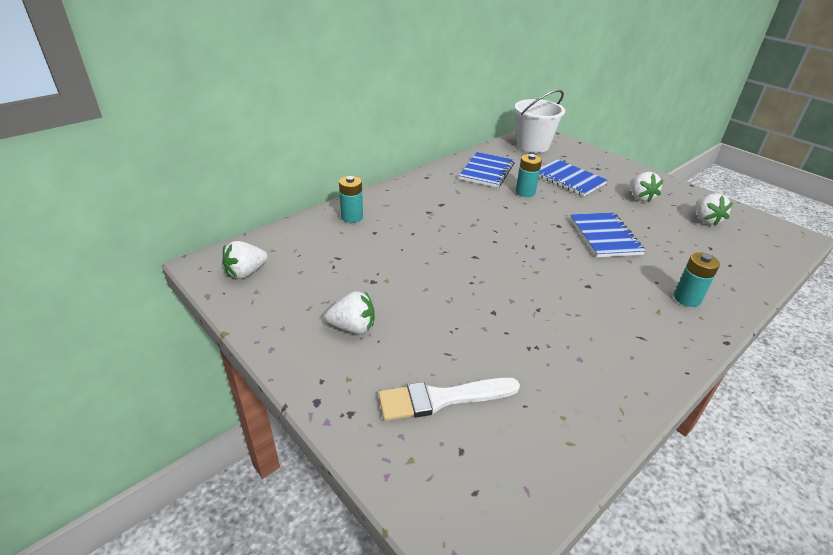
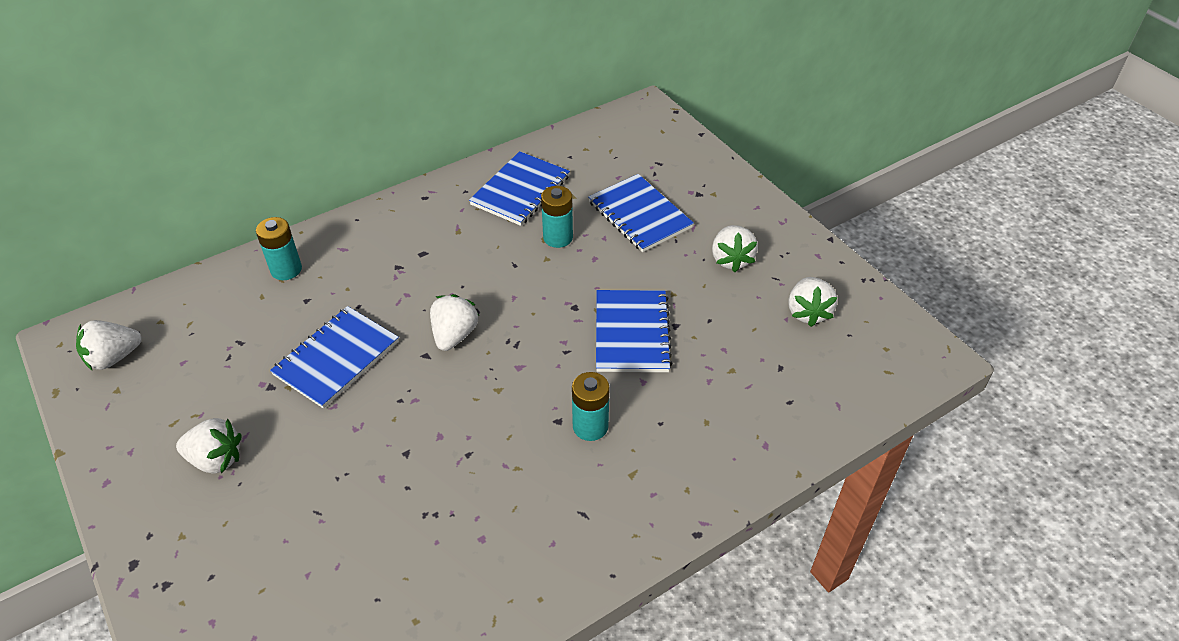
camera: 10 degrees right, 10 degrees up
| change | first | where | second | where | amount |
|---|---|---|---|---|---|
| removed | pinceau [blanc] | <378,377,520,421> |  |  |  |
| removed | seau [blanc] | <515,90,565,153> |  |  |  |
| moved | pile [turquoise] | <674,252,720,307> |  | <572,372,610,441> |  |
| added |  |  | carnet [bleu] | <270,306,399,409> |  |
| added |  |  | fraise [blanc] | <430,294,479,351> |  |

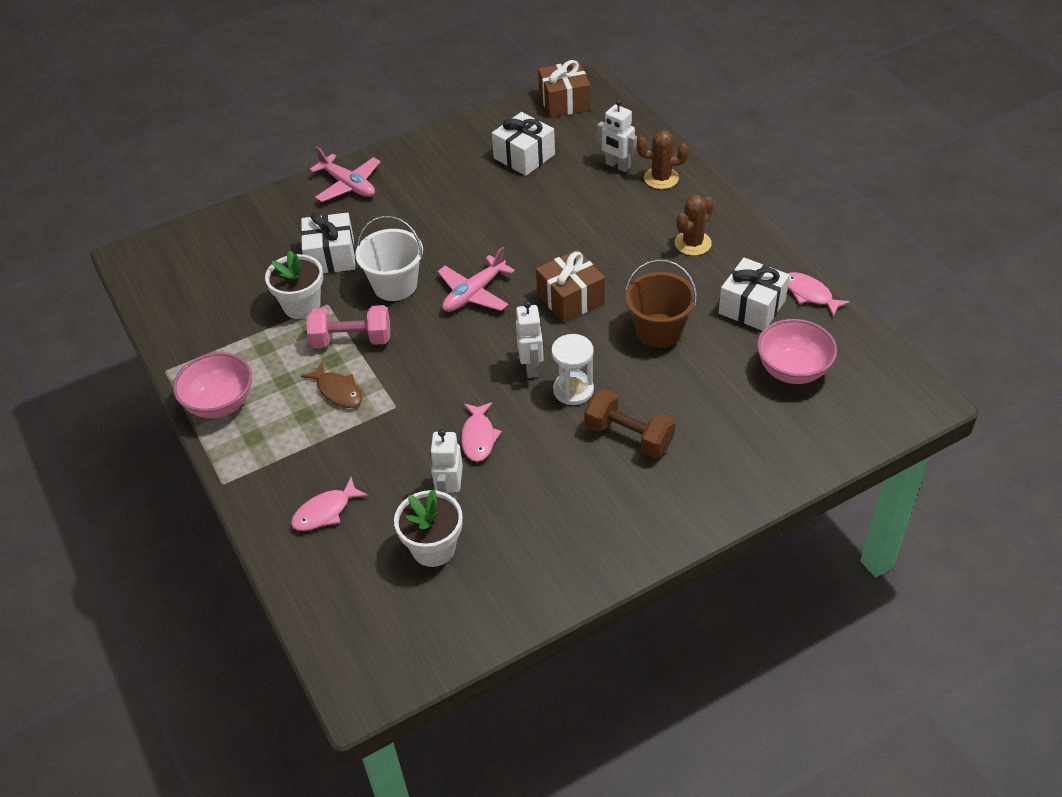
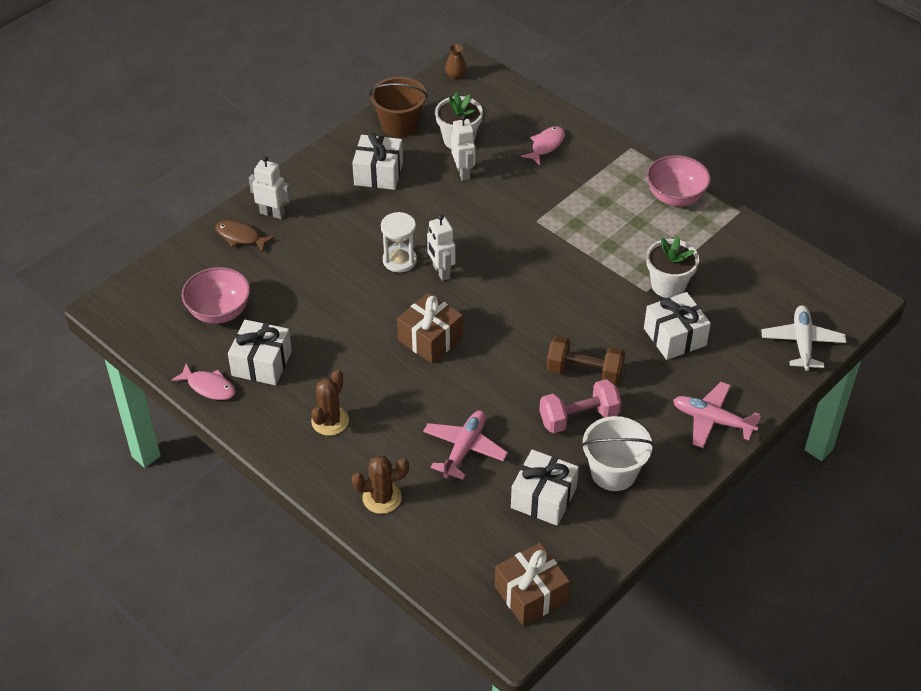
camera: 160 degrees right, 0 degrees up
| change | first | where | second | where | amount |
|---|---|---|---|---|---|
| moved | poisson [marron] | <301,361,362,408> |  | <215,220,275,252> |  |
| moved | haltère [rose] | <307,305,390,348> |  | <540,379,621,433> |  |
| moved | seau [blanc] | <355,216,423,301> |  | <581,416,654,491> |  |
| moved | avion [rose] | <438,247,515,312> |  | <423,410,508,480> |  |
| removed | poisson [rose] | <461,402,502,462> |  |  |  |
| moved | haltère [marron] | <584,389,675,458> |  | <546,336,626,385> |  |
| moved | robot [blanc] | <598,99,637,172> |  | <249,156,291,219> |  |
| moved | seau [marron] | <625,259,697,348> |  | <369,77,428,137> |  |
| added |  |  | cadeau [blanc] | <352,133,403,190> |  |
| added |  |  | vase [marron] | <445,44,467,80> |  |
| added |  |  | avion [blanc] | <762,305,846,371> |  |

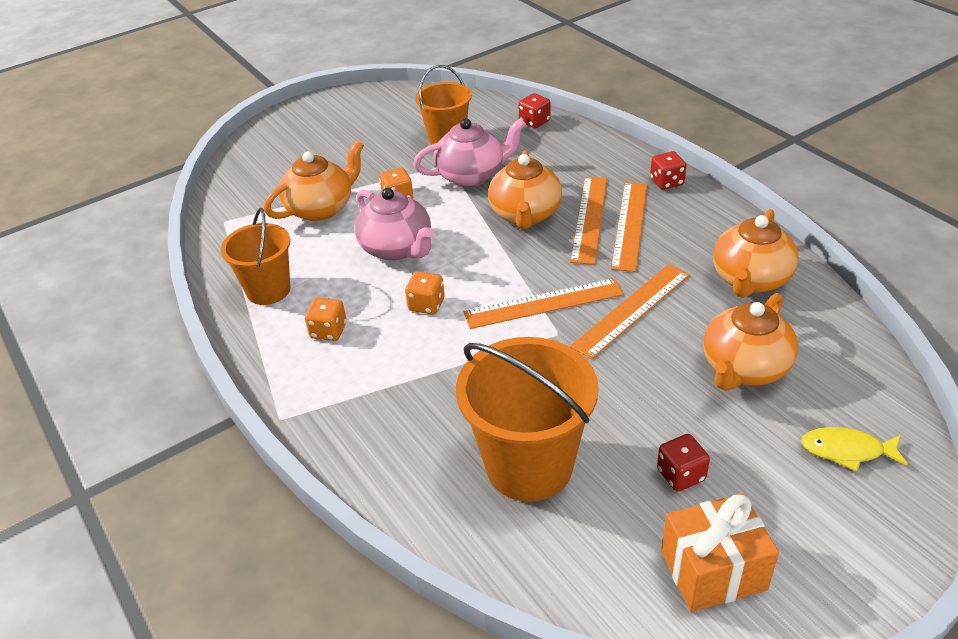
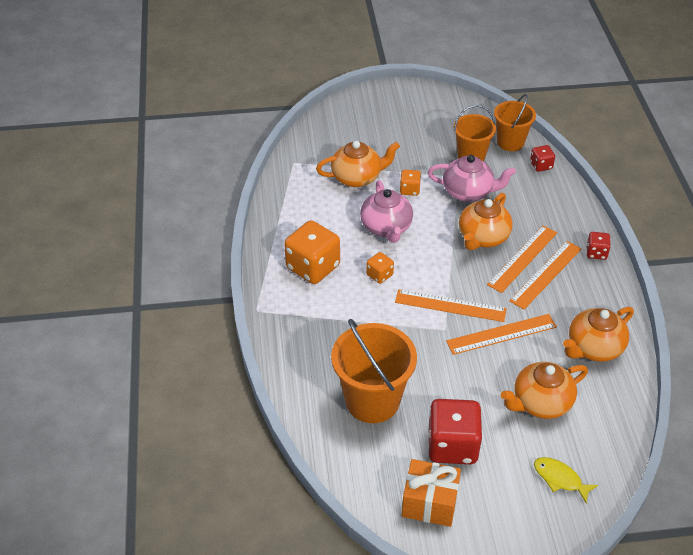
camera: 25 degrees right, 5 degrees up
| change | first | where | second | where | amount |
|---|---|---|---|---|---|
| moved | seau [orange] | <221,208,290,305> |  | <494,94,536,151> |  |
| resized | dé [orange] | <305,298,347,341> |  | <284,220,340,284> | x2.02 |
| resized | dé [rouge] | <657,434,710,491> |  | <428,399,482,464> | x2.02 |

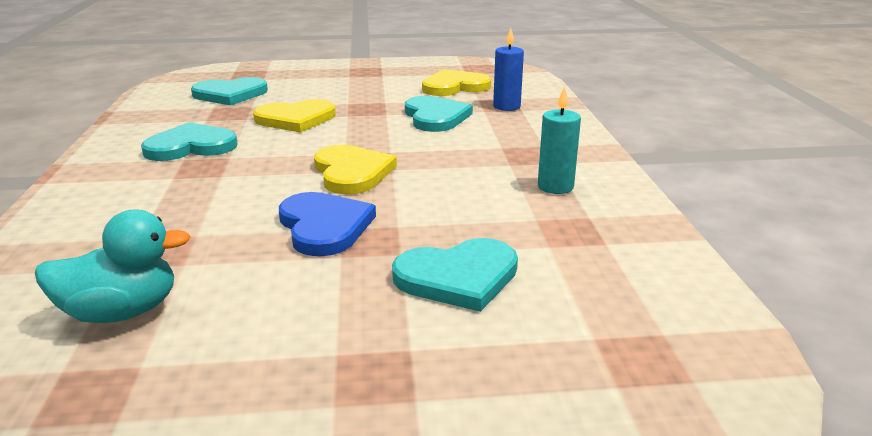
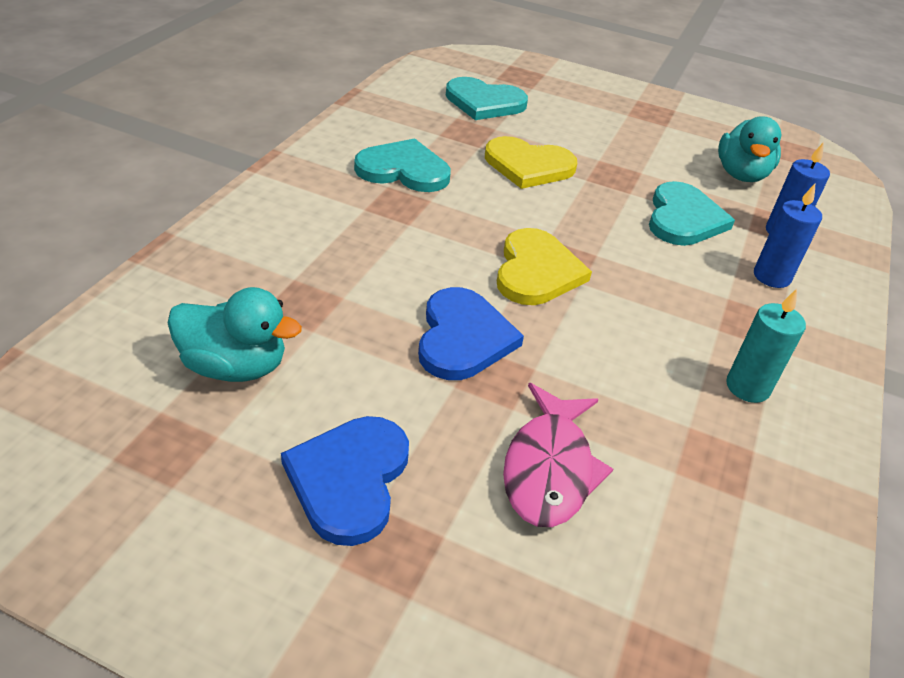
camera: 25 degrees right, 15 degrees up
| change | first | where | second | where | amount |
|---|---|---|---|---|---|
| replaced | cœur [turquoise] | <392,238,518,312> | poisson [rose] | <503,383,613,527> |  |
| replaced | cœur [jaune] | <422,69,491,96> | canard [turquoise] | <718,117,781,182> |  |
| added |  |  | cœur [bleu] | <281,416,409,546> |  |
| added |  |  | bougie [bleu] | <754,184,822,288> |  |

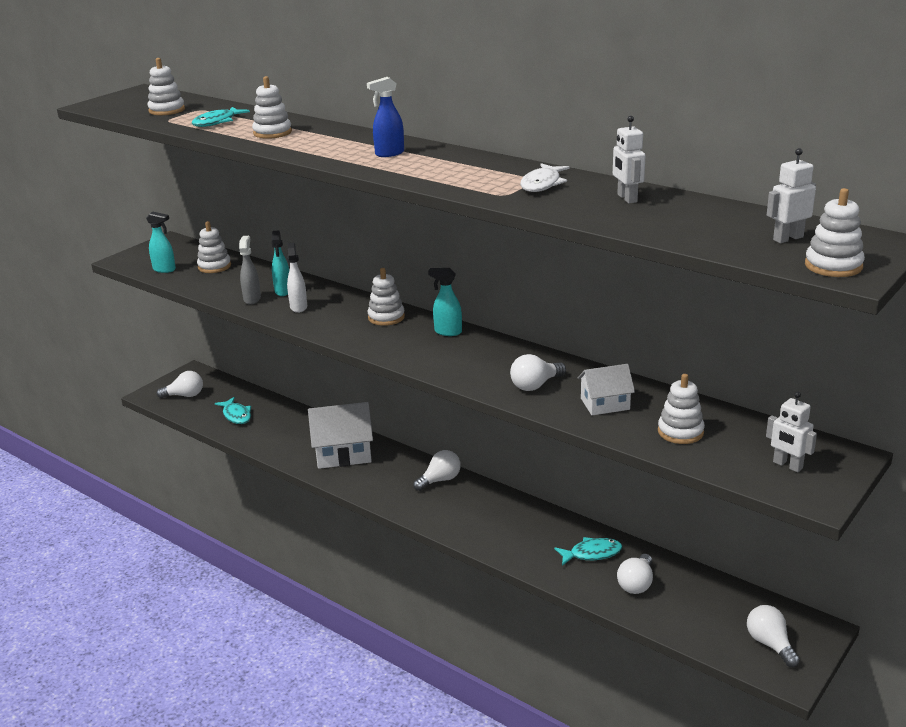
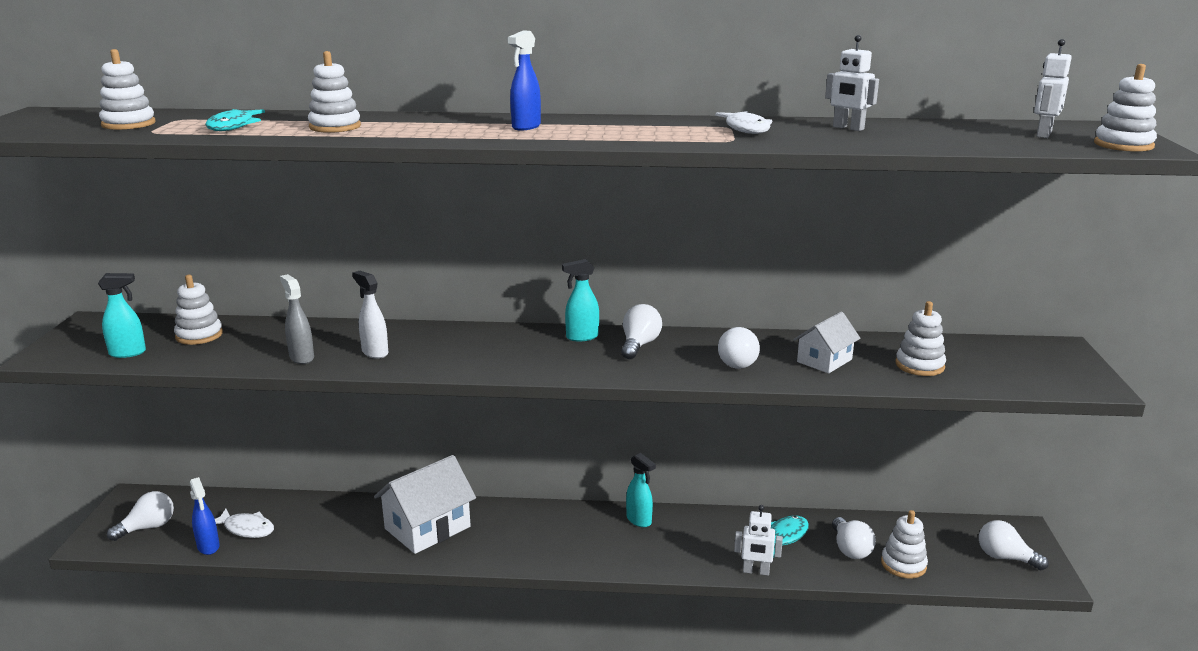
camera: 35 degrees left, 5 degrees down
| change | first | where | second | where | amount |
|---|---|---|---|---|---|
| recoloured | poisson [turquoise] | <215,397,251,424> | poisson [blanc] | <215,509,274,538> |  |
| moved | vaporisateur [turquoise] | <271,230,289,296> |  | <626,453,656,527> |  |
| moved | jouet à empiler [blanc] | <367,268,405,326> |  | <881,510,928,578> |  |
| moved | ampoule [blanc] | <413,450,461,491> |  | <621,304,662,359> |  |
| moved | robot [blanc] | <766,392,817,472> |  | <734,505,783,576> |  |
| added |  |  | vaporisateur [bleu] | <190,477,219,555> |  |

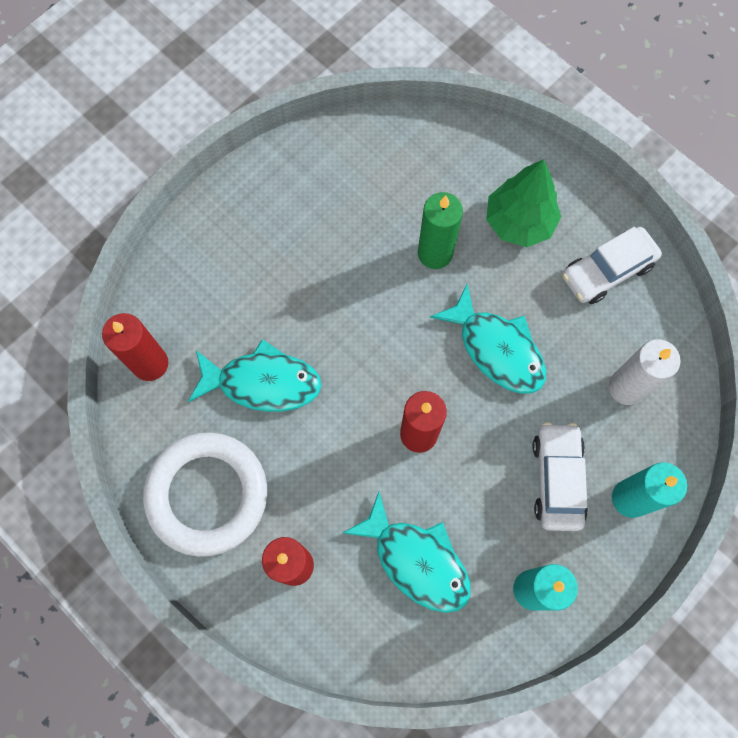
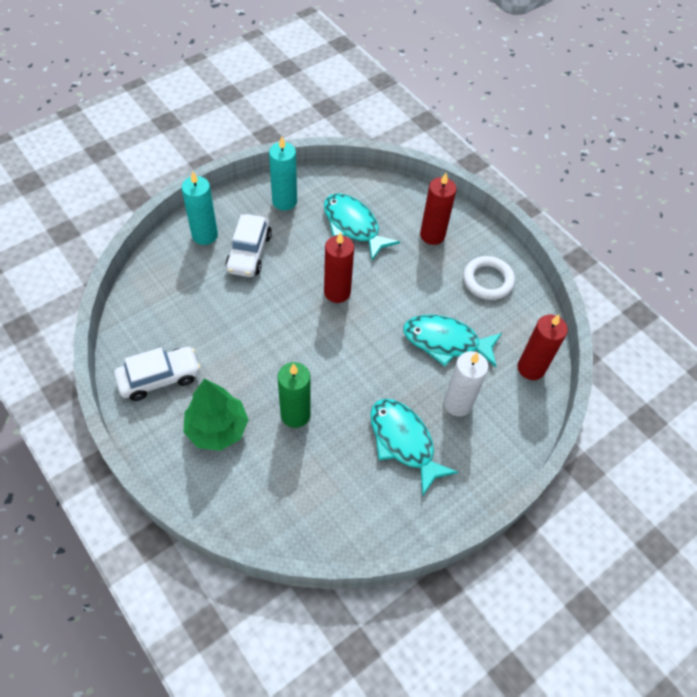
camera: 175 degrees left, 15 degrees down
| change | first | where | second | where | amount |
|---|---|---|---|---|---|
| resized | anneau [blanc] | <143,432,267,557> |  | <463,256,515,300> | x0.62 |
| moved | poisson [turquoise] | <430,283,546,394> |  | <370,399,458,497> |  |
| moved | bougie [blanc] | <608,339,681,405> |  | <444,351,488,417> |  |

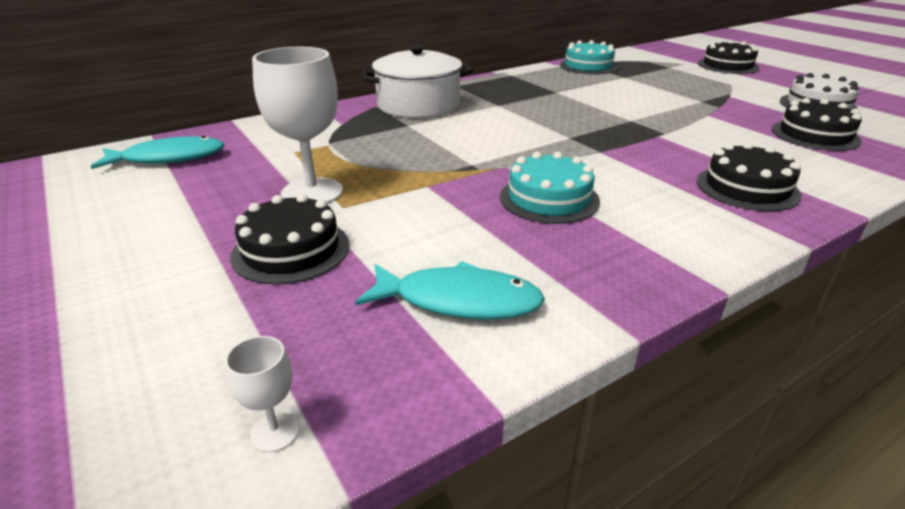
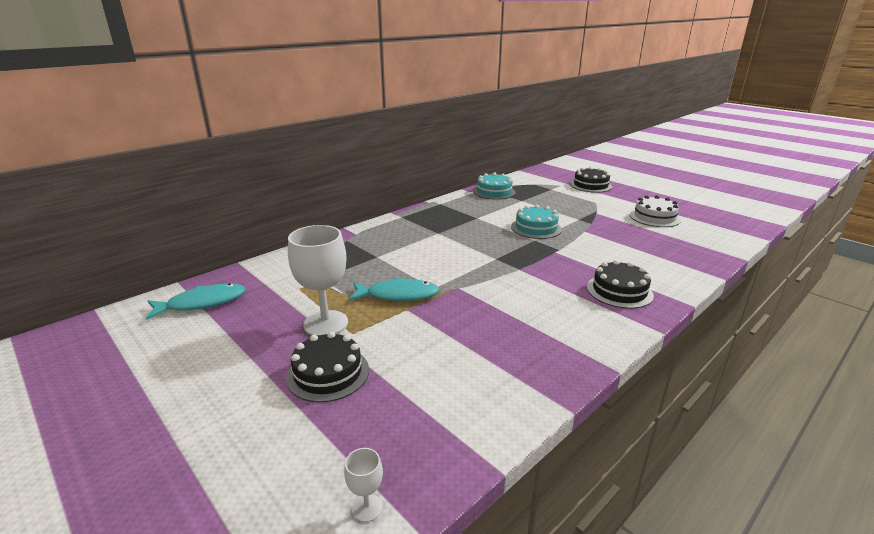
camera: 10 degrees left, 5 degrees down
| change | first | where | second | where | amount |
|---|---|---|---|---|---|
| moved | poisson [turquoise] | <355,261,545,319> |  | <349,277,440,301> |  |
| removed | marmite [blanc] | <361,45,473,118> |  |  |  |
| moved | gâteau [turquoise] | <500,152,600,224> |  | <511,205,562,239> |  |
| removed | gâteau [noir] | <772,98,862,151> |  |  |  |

════

**Your instructions**
Output each entry verbatim; none of the pictures should be included.

**Result for this task**
camera: 10 degrees right, 10 degrees up
| change | first | where | second | where | amount |
|---|---|---|---|---|---|
| removed | pinceau [blanc] | <378,377,520,421> |  |  |  |
| removed | seau [blanc] | <515,90,565,153> |  |  |  |
| moved | pile [turquoise] | <674,252,720,307> |  | <572,372,610,441> |  |
| added |  |  | carnet [bleu] | <270,306,399,409> |  |
| added |  |  | fraise [blanc] | <430,294,479,351> |  |

camera: 160 degrees right, 0 degrees up
| change | first | where | second | where | amount |
|---|---|---|---|---|---|
| moved | poisson [marron] | <301,361,362,408> |  | <215,220,275,252> |  |
| moved | haltère [rose] | <307,305,390,348> |  | <540,379,621,433> |  |
| moved | seau [blanc] | <355,216,423,301> |  | <581,416,654,491> |  |
| moved | avion [rose] | <438,247,515,312> |  | <423,410,508,480> |  |
| removed | poisson [rose] | <461,402,502,462> |  |  |  |
| moved | haltère [marron] | <584,389,675,458> |  | <546,336,626,385> |  |
| moved | robot [blanc] | <598,99,637,172> |  | <249,156,291,219> |  |
| moved | seau [marron] | <625,259,697,348> |  | <369,77,428,137> |  |
| added |  |  | cadeau [blanc] | <352,133,403,190> |  |
| added |  |  | vase [marron] | <445,44,467,80> |  |
| added |  |  | avion [blanc] | <762,305,846,371> |  |

camera: 25 degrees right, 5 degrees up
| change | first | where | second | where | amount |
|---|---|---|---|---|---|
| moved | seau [orange] | <221,208,290,305> |  | <494,94,536,151> |  |
| resized | dé [orange] | <305,298,347,341> |  | <284,220,340,284> | x2.02 |
| resized | dé [rouge] | <657,434,710,491> |  | <428,399,482,464> | x2.02 |

camera: 25 degrees right, 15 degrees up
| change | first | where | second | where | amount |
|---|---|---|---|---|---|
| replaced | cœur [turquoise] | <392,238,518,312> | poisson [rose] | <503,383,613,527> |  |
| replaced | cœur [jaune] | <422,69,491,96> | canard [turquoise] | <718,117,781,182> |  |
| added |  |  | cœur [bleu] | <281,416,409,546> |  |
| added |  |  | bougie [bleu] | <754,184,822,288> |  |

camera: 35 degrees left, 5 degrees down
| change | first | where | second | where | amount |
|---|---|---|---|---|---|
| recoloured | poisson [turquoise] | <215,397,251,424> | poisson [blanc] | <215,509,274,538> |  |
| moved | vaporisateur [turquoise] | <271,230,289,296> |  | <626,453,656,527> |  |
| moved | jouet à empiler [blanc] | <367,268,405,326> |  | <881,510,928,578> |  |
| moved | ampoule [blanc] | <413,450,461,491> |  | <621,304,662,359> |  |
| moved | robot [blanc] | <766,392,817,472> |  | <734,505,783,576> |  |
| added |  |  | vaporisateur [bleu] | <190,477,219,555> |  |

camera: 175 degrees left, 15 degrees down
| change | first | where | second | where | amount |
|---|---|---|---|---|---|
| resized | anneau [blanc] | <143,432,267,557> |  | <463,256,515,300> | x0.62 |
| moved | poisson [turquoise] | <430,283,546,394> |  | <370,399,458,497> |  |
| moved | bougie [blanc] | <608,339,681,405> |  | <444,351,488,417> |  |

camera: 10 degrees left, 5 degrees down
| change | first | where | second | where | amount |
|---|---|---|---|---|---|
| moved | poisson [turquoise] | <355,261,545,319> |  | <349,277,440,301> |  |
| removed | marmite [blanc] | <361,45,473,118> |  |  |  |
| moved | gâteau [turquoise] | <500,152,600,224> |  | <511,205,562,239> |  |
| removed | gâteau [noir] | <772,98,862,151> |  |  |  |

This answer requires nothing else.